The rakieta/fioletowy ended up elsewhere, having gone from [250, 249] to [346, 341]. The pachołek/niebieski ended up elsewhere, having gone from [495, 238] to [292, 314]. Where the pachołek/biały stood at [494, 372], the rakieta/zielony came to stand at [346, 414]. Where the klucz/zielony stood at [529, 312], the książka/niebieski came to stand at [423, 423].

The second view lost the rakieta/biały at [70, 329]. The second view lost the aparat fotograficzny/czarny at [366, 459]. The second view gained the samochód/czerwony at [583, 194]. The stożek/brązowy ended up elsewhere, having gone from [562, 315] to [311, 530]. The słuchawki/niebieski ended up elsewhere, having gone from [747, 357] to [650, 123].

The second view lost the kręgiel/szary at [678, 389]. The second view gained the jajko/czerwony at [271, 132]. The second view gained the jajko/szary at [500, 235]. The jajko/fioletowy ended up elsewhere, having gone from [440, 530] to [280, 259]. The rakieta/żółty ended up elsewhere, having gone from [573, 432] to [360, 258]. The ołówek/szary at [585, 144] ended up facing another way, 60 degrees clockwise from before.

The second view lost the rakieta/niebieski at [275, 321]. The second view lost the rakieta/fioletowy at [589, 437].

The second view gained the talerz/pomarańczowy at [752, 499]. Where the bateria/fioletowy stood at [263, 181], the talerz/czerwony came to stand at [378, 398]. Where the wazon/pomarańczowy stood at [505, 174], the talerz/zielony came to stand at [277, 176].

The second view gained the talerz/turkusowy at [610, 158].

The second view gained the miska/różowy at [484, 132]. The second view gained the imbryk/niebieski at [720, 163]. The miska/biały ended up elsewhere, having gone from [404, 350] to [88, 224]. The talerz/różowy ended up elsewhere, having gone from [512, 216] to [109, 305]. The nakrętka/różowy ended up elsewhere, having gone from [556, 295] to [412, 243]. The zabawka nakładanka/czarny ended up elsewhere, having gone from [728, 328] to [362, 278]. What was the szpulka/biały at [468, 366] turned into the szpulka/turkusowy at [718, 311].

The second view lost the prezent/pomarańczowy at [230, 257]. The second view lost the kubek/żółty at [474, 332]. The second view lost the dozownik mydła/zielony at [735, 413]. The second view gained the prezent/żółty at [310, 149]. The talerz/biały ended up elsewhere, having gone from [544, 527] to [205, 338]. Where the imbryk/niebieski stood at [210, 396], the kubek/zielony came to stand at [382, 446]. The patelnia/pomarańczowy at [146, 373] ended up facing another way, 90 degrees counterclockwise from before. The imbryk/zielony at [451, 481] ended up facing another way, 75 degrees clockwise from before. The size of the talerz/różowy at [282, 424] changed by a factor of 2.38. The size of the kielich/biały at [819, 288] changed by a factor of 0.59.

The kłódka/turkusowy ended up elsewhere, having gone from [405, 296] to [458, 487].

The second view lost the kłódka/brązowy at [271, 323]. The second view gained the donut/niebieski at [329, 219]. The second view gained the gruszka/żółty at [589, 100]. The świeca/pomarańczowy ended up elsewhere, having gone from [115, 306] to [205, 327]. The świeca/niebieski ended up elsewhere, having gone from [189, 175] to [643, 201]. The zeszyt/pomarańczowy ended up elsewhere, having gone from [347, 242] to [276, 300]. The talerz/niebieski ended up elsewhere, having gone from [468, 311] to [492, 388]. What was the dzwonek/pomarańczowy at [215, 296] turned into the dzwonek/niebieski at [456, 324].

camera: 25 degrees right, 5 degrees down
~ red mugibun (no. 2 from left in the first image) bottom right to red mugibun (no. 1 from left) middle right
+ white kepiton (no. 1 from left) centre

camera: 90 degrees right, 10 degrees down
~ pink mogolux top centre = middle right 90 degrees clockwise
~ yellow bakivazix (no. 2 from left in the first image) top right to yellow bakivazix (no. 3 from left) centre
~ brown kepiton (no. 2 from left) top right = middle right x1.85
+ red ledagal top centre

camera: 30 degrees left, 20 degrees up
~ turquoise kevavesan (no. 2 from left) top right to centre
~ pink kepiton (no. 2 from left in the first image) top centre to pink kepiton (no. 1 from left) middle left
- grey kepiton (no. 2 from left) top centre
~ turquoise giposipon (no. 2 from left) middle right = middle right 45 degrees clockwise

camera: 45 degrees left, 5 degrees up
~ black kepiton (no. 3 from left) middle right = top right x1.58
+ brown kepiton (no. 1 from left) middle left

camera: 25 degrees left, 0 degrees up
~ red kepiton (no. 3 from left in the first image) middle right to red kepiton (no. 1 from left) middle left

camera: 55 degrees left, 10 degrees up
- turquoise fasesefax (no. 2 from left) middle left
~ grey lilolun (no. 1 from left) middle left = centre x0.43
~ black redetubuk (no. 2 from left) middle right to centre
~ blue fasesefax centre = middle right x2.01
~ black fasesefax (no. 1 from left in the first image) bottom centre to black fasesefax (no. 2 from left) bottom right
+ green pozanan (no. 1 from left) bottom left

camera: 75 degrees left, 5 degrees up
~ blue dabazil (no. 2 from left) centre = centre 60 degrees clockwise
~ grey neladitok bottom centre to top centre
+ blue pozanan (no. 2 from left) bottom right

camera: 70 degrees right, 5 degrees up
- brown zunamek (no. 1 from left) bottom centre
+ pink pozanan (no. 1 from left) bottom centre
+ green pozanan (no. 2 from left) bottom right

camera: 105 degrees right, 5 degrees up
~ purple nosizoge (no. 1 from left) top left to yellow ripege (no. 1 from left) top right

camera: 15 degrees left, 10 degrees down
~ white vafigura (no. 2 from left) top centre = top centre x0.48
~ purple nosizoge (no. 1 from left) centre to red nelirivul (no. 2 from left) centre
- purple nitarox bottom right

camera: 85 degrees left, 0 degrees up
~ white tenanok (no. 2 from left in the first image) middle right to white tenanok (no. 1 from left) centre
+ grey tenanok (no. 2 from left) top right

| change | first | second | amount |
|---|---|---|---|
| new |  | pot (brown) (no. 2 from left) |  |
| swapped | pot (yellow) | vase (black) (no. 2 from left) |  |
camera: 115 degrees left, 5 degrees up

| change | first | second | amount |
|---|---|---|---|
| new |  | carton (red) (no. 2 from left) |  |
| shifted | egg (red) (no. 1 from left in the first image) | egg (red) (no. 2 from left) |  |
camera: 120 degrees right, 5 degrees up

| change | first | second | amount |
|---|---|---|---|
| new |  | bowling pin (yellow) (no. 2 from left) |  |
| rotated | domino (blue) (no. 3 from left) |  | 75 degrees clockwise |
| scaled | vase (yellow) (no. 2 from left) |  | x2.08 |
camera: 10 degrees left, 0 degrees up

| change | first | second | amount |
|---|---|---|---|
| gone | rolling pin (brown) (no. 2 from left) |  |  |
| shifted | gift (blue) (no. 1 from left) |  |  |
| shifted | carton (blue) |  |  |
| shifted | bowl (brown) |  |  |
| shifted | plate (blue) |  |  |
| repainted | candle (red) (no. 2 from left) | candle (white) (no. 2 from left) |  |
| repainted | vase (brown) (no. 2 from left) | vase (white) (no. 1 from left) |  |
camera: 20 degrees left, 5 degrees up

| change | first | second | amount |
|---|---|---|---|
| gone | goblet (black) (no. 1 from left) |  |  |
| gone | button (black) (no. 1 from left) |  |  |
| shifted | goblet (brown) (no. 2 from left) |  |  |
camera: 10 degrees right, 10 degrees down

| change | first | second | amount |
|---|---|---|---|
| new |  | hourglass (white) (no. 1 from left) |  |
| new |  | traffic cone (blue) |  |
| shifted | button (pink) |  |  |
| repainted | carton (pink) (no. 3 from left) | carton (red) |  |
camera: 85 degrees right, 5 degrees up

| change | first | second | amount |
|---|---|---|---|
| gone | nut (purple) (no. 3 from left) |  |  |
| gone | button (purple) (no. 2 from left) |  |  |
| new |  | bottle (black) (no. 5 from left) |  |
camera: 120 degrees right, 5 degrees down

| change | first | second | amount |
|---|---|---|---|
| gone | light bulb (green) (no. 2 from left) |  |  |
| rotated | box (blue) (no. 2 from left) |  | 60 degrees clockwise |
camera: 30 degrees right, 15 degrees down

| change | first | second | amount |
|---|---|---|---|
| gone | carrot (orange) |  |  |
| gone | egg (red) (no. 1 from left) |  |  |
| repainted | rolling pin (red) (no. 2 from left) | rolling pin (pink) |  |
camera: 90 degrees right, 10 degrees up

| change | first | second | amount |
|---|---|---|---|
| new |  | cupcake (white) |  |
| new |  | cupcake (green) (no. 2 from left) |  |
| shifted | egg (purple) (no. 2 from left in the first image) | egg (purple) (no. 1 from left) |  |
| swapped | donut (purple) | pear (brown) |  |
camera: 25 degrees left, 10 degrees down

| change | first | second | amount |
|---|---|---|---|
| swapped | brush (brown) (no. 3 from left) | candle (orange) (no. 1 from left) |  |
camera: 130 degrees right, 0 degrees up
★ ★ ★ ★
Task statement
From the data above, reproduce word for word the lines running from the line with "camera: 25 degrees right, 5 degrees down" to the line with "1 from left) middle right", ends included.

Exercise output
camera: 25 degrees right, 5 degrees down
~ red mugibun (no. 2 from left in the first image) bottom right to red mugibun (no. 1 from left) middle right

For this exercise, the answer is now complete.